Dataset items
--

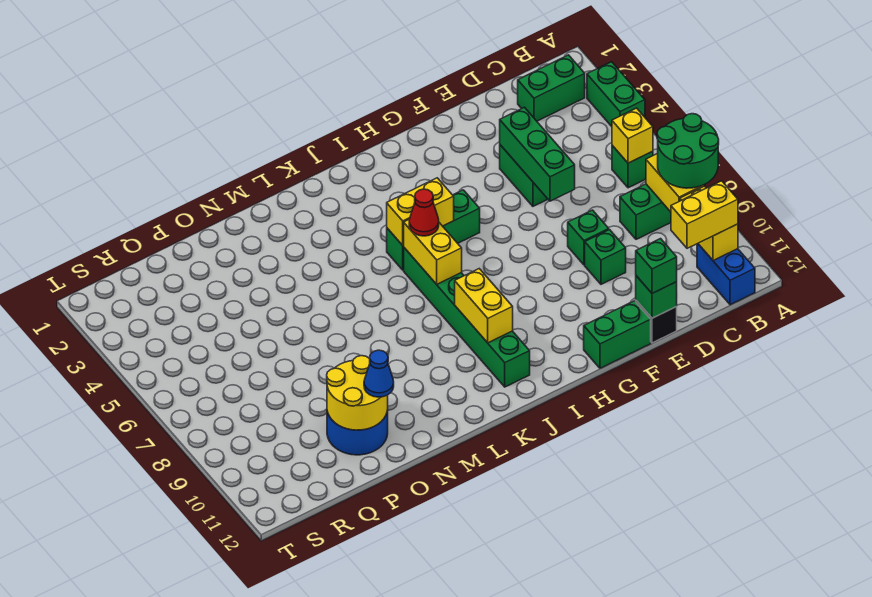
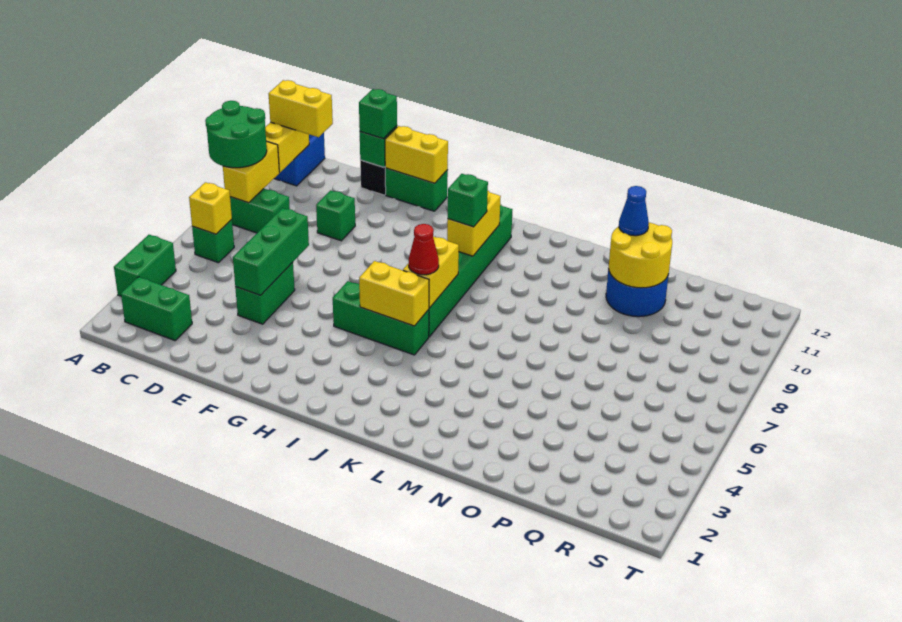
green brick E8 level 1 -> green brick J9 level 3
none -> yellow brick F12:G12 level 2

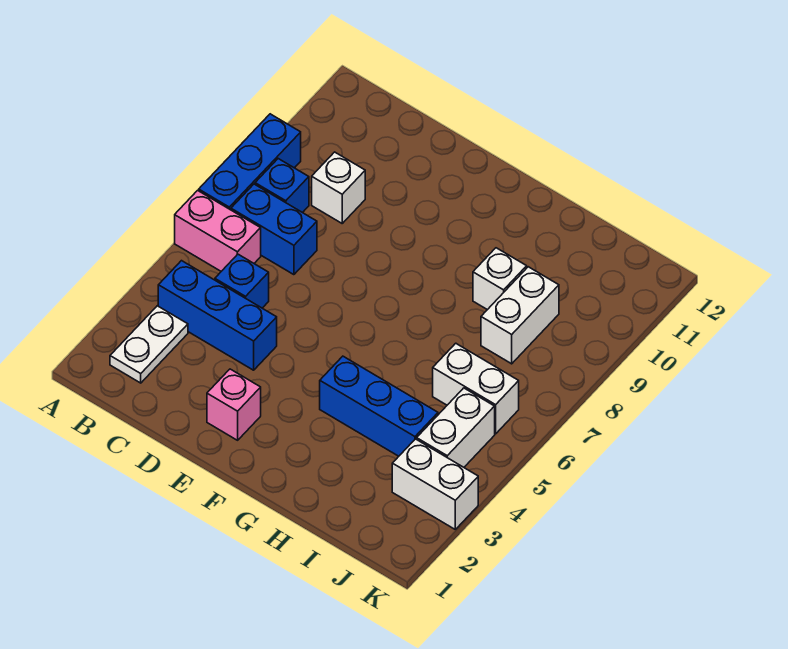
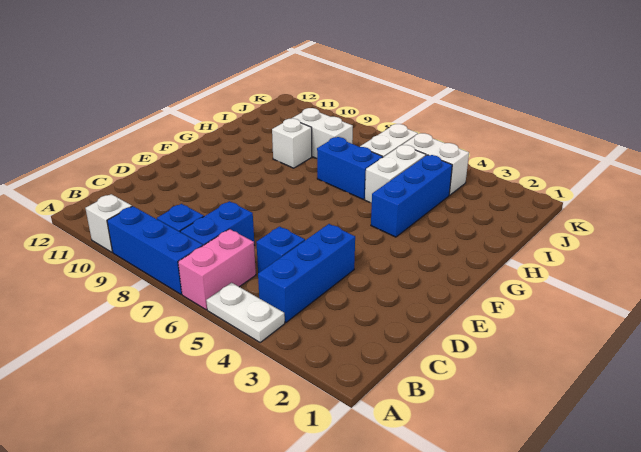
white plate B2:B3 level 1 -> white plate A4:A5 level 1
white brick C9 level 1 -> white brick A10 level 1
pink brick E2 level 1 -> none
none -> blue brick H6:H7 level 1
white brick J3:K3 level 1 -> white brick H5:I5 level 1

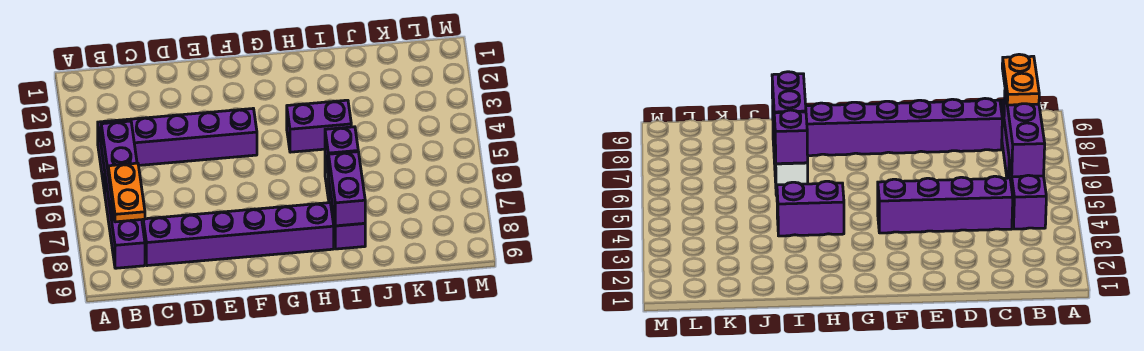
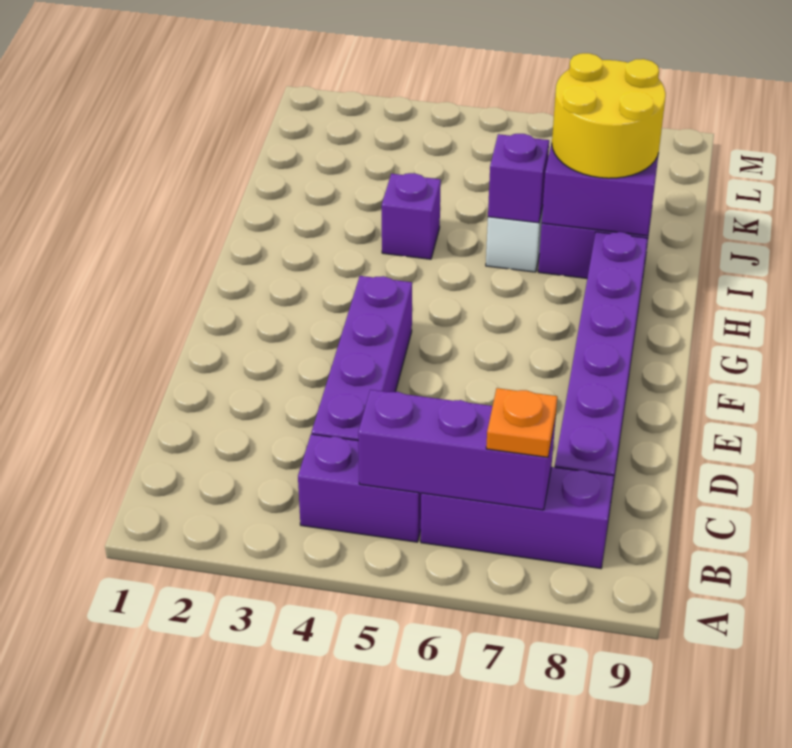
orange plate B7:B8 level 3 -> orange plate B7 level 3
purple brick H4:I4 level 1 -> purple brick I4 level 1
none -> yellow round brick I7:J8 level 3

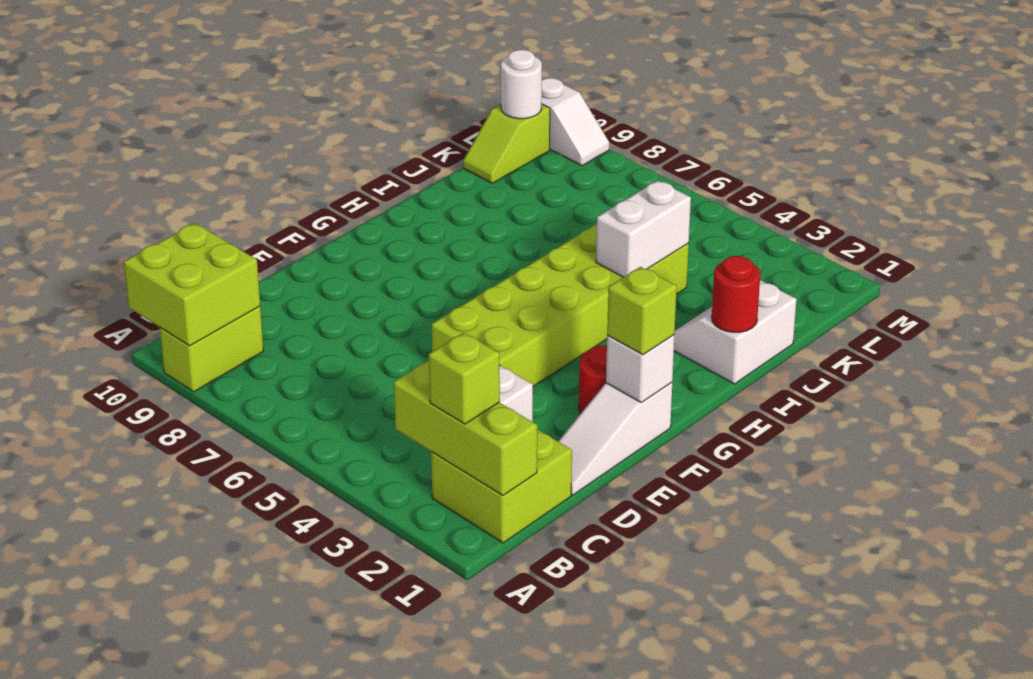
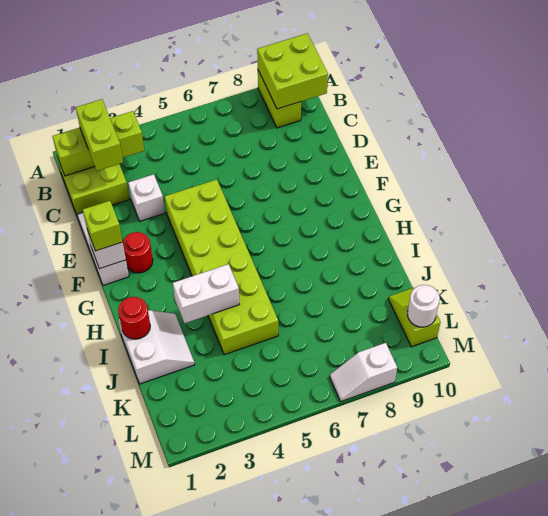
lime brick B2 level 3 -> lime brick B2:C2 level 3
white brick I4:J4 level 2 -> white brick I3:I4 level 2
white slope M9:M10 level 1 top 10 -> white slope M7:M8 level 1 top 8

--

◆ **What to work on**
Pull every line holding "plate" out of the records.

◆ **Solution for this exercise**
white plate B2:B3 level 1 -> white plate A4:A5 level 1
orange plate B7:B8 level 3 -> orange plate B7 level 3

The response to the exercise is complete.